### Exercise description
Please return the records below exactly as they appear, leaving every picture out.

START Source data

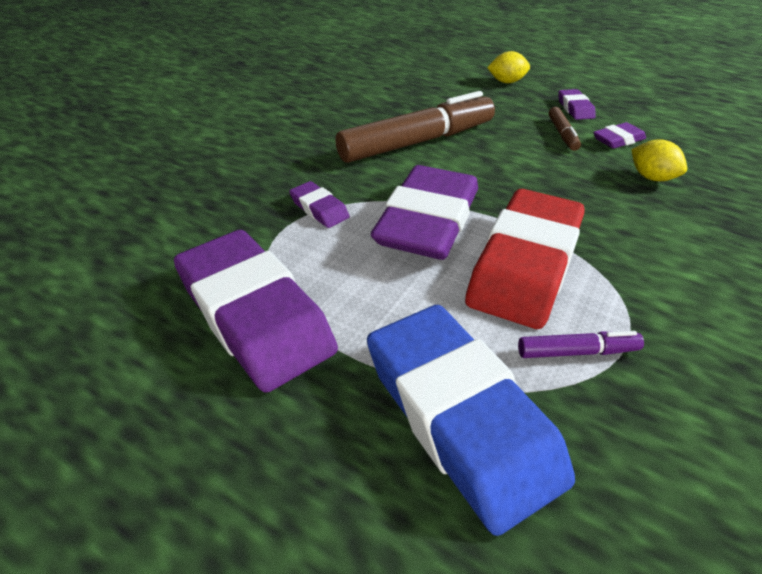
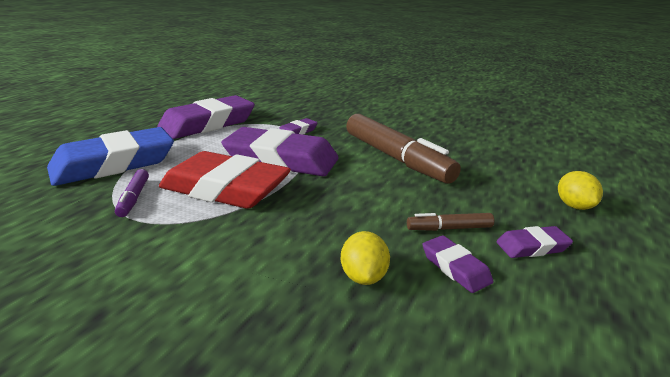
camera: 85 degrees right, 15 degrees down
yellow lemon [631,139,687,181] -> yellow lemon turned 45 degrees counterclockwise [341,231,390,285]

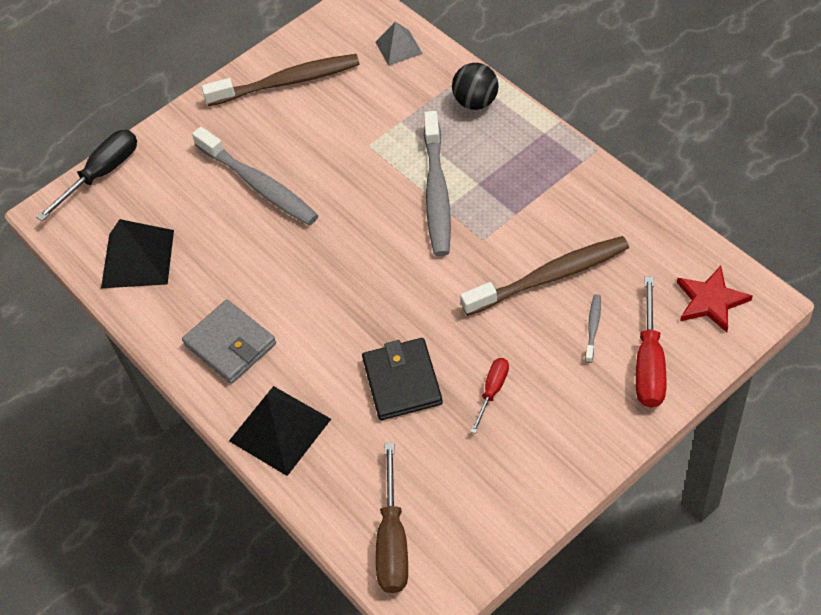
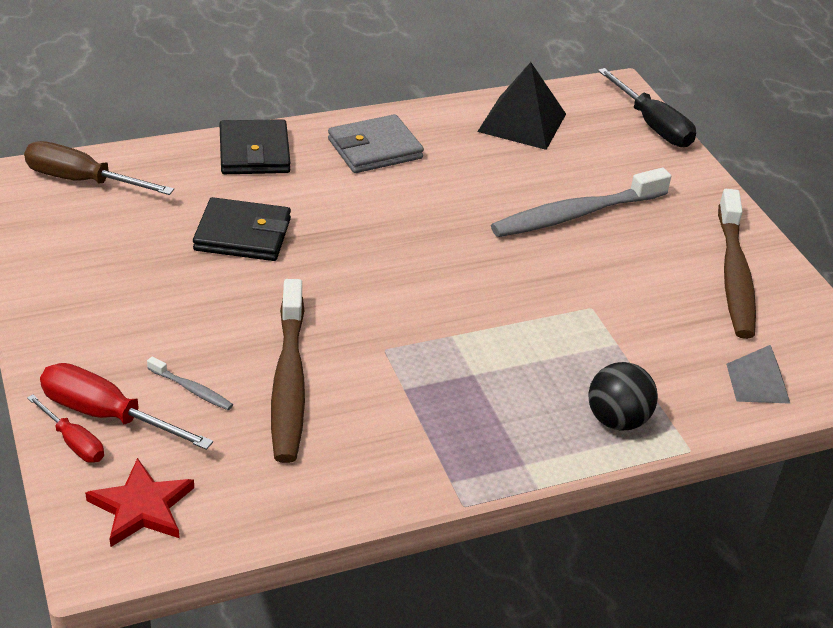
camera: 100 degrees right, 15 degrees down
black pyramid [229,386,331,476] -> black wallet [219,119,290,174]
grey toothbrush [424,111,451,256] -> none
red screwdriver [471,358,509,434] -> red screwdriver moved to [27,394,104,463]

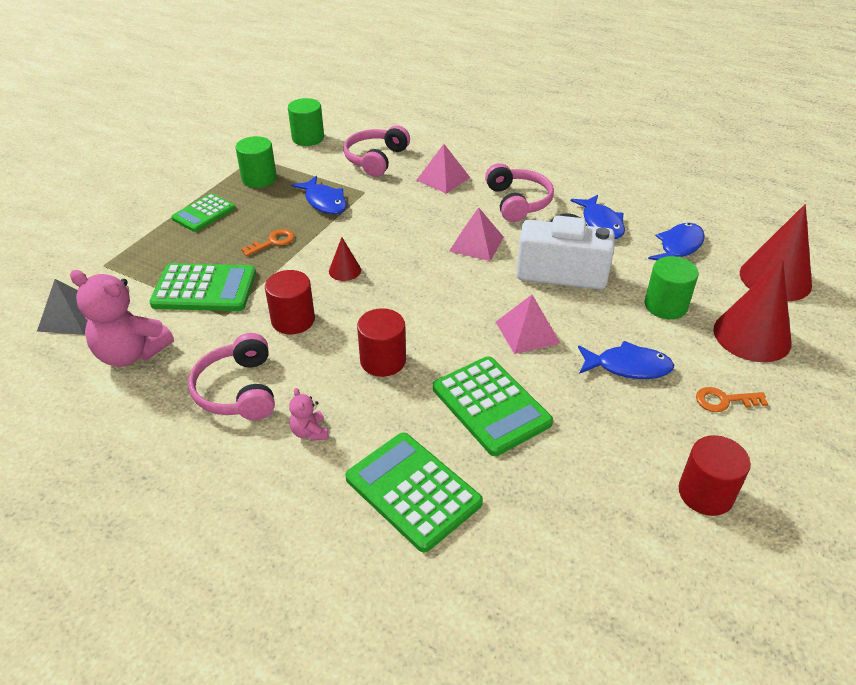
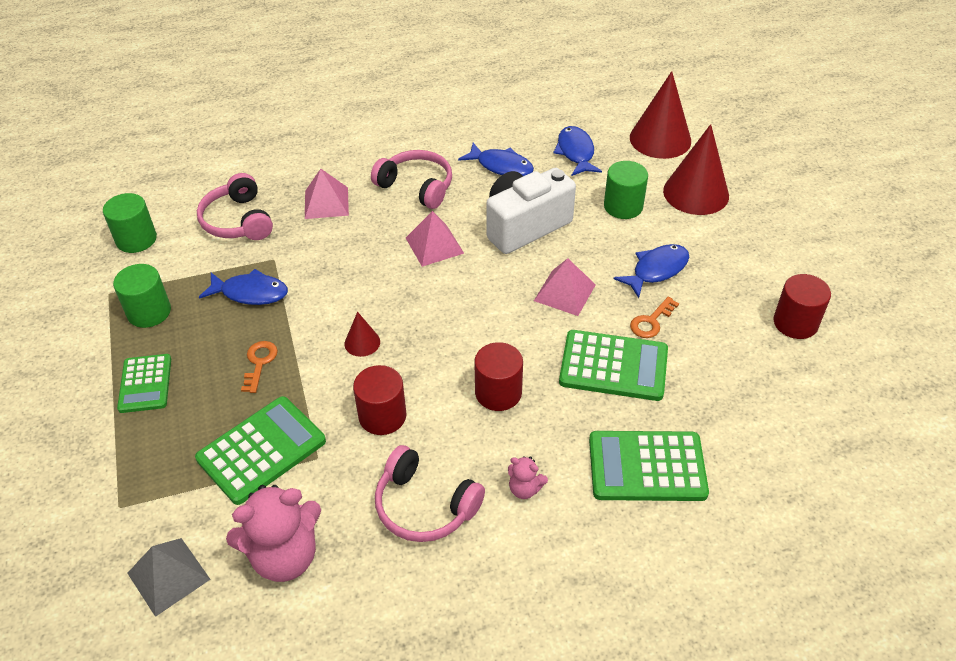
camera: 45 degrees left, 5 degrees up
orange key [696,387,768,412] -> orange key moved to [630,297,679,338]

END Source data

### Task solution
camera: 85 degrees right, 15 degrees down
yellow lemon [631,139,687,181] -> yellow lemon turned 45 degrees counterclockwise [341,231,390,285]

camera: 100 degrees right, 15 degrees down
black pyramid [229,386,331,476] -> black wallet [219,119,290,174]
grey toothbrush [424,111,451,256] -> none
red screwdriver [471,358,509,434] -> red screwdriver moved to [27,394,104,463]

camera: 45 degrees left, 5 degrees up
orange key [696,387,768,412] -> orange key moved to [630,297,679,338]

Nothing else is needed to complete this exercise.